> [Problem statement] Would you reproduce exactly the lines below from the one holding "S2: button (COM, TRIG) -> switch (COM, TRIG)" through the one holding "C2: none -> 220nF (LINE, VB)", inclusive, and no others?

> [Input]
=== Section Start ===

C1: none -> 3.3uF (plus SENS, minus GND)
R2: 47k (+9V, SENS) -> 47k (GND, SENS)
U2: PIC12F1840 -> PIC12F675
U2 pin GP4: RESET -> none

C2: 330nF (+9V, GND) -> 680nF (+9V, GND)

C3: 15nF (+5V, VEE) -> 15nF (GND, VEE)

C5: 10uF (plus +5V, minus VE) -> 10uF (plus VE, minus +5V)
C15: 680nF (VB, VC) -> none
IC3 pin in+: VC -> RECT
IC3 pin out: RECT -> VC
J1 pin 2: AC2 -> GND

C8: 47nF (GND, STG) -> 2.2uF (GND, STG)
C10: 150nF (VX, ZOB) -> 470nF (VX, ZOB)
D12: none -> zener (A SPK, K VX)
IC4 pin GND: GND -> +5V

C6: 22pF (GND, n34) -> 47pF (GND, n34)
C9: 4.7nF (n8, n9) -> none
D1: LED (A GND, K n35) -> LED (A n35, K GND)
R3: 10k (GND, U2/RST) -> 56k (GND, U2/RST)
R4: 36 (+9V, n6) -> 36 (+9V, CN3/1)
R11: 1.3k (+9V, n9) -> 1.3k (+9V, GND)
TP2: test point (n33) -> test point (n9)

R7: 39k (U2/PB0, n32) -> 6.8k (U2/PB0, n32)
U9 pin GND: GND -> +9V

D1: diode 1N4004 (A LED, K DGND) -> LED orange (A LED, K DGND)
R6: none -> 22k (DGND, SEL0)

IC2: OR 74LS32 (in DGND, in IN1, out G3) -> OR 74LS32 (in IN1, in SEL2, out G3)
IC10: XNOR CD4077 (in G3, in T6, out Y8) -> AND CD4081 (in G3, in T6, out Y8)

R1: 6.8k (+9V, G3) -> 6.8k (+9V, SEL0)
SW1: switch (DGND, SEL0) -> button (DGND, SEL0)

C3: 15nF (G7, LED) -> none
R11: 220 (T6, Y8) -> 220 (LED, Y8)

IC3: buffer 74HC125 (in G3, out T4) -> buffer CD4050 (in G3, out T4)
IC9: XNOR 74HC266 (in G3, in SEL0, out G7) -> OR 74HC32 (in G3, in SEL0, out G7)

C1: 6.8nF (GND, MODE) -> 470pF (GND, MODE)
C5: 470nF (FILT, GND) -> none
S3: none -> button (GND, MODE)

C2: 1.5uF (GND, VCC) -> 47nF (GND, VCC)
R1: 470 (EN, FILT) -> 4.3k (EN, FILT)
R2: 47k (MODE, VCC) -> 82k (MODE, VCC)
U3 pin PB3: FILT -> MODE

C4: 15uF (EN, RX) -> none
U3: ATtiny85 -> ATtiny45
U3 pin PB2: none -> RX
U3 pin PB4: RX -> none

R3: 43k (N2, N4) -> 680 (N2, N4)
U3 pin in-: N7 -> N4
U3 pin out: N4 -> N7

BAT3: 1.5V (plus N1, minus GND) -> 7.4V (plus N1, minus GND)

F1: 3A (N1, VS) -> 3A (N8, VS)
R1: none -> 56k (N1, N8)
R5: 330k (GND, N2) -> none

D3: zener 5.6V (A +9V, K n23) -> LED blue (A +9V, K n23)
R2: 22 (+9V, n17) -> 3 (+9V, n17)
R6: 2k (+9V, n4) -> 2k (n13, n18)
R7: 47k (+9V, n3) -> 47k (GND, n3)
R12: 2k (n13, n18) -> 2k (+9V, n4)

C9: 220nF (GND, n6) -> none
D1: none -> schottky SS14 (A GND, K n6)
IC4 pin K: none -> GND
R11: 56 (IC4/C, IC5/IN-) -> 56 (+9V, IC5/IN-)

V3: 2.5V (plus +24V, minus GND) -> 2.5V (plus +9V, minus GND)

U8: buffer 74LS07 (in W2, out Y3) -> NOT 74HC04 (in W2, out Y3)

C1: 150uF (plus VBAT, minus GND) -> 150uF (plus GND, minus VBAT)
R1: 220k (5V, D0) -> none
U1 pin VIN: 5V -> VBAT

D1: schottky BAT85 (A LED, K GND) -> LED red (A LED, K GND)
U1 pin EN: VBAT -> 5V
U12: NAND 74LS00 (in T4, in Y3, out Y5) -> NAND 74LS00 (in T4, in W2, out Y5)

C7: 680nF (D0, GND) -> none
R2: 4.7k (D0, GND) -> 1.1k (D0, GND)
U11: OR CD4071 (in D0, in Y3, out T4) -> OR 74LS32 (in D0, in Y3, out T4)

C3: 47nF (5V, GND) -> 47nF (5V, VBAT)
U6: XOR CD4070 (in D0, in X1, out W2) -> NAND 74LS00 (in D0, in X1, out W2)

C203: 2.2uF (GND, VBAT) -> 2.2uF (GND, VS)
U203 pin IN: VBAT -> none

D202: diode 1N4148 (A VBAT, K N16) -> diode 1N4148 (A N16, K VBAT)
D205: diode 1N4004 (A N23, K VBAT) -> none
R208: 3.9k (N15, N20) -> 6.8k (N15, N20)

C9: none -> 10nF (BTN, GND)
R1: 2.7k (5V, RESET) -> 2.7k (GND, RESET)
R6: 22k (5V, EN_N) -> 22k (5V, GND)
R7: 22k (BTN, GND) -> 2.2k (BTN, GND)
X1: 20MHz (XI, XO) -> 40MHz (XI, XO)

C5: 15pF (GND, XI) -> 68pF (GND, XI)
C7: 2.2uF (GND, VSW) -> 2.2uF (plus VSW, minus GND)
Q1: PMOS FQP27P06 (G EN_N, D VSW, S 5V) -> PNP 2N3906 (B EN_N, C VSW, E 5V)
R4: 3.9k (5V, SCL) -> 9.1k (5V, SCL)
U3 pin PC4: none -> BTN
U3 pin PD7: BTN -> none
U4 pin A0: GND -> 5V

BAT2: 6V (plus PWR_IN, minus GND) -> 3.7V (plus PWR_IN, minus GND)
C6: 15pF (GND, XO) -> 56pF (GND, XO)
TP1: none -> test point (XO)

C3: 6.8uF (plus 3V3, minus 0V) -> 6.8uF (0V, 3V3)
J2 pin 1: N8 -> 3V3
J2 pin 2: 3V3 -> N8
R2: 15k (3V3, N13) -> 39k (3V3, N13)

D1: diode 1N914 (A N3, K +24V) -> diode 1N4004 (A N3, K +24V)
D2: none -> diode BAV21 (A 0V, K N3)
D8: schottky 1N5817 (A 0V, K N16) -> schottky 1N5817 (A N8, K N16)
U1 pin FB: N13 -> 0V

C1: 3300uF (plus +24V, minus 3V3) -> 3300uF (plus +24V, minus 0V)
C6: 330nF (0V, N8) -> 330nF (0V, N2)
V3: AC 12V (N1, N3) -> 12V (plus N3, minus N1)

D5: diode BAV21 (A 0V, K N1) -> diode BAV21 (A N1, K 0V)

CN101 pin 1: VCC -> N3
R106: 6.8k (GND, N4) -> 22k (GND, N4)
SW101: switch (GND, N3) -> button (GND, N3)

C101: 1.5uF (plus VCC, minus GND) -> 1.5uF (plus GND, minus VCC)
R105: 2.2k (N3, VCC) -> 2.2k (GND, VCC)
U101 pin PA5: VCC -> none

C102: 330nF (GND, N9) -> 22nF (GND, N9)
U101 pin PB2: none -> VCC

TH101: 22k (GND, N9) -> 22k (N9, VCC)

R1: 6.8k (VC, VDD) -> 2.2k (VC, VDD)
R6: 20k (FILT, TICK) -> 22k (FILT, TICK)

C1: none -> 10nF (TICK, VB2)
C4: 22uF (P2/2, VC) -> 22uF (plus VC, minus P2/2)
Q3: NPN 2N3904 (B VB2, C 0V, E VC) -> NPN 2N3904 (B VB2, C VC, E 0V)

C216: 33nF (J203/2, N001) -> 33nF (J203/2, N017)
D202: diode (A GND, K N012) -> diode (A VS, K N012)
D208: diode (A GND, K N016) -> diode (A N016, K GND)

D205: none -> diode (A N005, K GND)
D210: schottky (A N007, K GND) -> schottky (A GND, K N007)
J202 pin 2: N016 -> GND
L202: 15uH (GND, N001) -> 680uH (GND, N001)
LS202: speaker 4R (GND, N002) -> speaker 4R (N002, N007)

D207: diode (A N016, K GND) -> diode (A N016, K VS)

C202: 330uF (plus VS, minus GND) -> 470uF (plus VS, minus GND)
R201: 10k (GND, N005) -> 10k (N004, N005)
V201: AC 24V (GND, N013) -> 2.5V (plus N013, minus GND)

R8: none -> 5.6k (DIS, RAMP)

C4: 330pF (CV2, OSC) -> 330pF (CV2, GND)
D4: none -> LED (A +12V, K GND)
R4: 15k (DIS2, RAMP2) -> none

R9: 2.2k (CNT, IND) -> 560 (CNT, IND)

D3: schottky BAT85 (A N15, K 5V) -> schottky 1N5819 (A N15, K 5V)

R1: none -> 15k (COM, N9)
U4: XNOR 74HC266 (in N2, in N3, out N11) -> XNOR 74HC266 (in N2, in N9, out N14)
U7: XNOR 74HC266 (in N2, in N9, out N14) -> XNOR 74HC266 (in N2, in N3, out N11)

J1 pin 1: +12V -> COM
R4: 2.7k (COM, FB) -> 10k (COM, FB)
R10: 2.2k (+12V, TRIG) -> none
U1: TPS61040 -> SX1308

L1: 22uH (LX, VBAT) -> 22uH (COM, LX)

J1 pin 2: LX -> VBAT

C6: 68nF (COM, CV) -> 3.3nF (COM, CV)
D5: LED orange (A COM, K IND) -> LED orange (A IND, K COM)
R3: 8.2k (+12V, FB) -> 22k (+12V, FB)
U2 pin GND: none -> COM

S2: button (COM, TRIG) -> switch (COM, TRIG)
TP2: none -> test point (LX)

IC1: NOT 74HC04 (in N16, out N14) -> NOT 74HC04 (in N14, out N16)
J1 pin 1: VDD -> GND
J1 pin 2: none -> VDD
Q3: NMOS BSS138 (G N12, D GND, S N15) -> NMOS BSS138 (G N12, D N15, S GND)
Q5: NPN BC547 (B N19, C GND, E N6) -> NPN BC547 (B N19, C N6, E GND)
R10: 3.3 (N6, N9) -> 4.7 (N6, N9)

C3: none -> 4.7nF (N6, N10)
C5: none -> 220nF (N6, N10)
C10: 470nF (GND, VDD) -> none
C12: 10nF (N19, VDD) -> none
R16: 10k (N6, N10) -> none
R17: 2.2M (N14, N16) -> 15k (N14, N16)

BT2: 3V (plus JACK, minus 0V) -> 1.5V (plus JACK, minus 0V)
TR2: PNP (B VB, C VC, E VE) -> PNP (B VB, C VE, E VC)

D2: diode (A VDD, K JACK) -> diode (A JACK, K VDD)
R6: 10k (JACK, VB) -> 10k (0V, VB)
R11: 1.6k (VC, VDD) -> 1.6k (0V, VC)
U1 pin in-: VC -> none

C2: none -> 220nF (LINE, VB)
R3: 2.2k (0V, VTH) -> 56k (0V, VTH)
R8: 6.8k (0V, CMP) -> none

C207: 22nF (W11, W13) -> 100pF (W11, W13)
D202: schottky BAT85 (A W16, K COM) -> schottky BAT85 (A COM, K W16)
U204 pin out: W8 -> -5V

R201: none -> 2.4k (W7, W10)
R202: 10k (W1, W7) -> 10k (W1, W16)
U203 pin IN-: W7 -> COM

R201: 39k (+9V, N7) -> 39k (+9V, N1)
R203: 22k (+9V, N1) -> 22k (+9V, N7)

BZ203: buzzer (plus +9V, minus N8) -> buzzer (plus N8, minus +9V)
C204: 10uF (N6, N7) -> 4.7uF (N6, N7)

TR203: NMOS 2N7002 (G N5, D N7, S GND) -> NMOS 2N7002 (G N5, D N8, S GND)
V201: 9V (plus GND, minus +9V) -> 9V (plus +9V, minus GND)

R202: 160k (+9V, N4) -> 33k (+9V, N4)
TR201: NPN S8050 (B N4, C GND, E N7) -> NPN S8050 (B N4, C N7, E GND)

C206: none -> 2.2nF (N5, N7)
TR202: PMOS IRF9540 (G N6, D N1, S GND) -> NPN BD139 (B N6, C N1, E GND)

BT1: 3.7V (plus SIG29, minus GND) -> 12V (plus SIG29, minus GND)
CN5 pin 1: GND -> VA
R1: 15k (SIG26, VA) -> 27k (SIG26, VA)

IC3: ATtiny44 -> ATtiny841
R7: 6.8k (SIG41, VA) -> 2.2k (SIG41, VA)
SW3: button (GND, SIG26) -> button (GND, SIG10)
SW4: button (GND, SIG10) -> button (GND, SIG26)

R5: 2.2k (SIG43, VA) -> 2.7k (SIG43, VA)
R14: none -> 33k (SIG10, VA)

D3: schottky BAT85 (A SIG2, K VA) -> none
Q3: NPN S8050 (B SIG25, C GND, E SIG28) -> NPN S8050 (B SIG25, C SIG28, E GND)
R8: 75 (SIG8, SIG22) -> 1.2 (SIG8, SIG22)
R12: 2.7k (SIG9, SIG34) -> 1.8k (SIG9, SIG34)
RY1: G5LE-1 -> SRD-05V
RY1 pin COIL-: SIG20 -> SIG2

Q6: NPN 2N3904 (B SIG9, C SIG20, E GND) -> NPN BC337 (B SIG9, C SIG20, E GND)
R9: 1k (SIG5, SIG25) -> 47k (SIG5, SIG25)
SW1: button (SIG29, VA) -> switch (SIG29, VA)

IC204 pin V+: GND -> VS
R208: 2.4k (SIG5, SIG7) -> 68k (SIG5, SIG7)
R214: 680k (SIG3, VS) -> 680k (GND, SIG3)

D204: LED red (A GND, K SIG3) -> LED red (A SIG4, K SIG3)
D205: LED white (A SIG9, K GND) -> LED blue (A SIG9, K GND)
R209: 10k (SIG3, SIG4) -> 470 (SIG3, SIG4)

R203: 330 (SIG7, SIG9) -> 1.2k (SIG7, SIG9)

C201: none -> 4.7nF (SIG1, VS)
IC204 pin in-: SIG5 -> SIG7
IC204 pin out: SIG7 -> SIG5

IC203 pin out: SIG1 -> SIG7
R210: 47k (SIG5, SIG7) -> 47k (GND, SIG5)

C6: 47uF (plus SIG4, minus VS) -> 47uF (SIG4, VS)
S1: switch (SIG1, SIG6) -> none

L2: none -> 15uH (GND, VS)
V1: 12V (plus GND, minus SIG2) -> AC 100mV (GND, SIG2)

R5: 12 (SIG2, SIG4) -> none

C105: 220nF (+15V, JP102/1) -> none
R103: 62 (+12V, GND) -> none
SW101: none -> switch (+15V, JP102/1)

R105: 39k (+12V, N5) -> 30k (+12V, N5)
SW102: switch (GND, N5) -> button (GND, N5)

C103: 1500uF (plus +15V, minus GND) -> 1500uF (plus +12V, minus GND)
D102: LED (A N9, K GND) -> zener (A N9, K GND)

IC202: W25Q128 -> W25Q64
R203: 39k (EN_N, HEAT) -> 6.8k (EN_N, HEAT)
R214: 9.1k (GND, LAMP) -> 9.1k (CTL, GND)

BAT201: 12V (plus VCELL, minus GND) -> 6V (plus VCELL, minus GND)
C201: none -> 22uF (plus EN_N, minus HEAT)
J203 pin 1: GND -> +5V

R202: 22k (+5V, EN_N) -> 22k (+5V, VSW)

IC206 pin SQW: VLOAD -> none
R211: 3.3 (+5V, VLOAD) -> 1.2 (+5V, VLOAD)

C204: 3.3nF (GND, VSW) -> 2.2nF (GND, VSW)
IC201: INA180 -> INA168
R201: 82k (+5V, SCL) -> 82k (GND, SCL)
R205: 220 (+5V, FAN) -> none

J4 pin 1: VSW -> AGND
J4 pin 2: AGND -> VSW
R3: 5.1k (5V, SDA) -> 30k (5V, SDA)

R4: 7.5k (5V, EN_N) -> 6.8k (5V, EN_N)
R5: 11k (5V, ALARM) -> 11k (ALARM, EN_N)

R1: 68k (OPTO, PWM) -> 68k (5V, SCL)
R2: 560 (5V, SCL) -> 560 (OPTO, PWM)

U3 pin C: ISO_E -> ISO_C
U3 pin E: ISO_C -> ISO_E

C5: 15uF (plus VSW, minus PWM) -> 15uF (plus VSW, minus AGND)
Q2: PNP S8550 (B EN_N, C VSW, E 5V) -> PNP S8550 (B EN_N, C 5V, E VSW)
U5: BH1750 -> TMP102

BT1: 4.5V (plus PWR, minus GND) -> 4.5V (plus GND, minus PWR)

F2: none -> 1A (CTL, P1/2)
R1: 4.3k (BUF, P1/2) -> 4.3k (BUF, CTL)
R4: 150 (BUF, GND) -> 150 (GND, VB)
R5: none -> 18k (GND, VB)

=== Section End ===

> [Output below]
S2: button (COM, TRIG) -> switch (COM, TRIG)
TP2: none -> test point (LX)

IC1: NOT 74HC04 (in N16, out N14) -> NOT 74HC04 (in N14, out N16)
J1 pin 1: VDD -> GND
J1 pin 2: none -> VDD
Q3: NMOS BSS138 (G N12, D GND, S N15) -> NMOS BSS138 (G N12, D N15, S GND)
Q5: NPN BC547 (B N19, C GND, E N6) -> NPN BC547 (B N19, C N6, E GND)
R10: 3.3 (N6, N9) -> 4.7 (N6, N9)

C3: none -> 4.7nF (N6, N10)
C5: none -> 220nF (N6, N10)
C10: 470nF (GND, VDD) -> none
C12: 10nF (N19, VDD) -> none
R16: 10k (N6, N10) -> none
R17: 2.2M (N14, N16) -> 15k (N14, N16)

BT2: 3V (plus JACK, minus 0V) -> 1.5V (plus JACK, minus 0V)
TR2: PNP (B VB, C VC, E VE) -> PNP (B VB, C VE, E VC)

D2: diode (A VDD, K JACK) -> diode (A JACK, K VDD)
R6: 10k (JACK, VB) -> 10k (0V, VB)
R11: 1.6k (VC, VDD) -> 1.6k (0V, VC)
U1 pin in-: VC -> none

C2: none -> 220nF (LINE, VB)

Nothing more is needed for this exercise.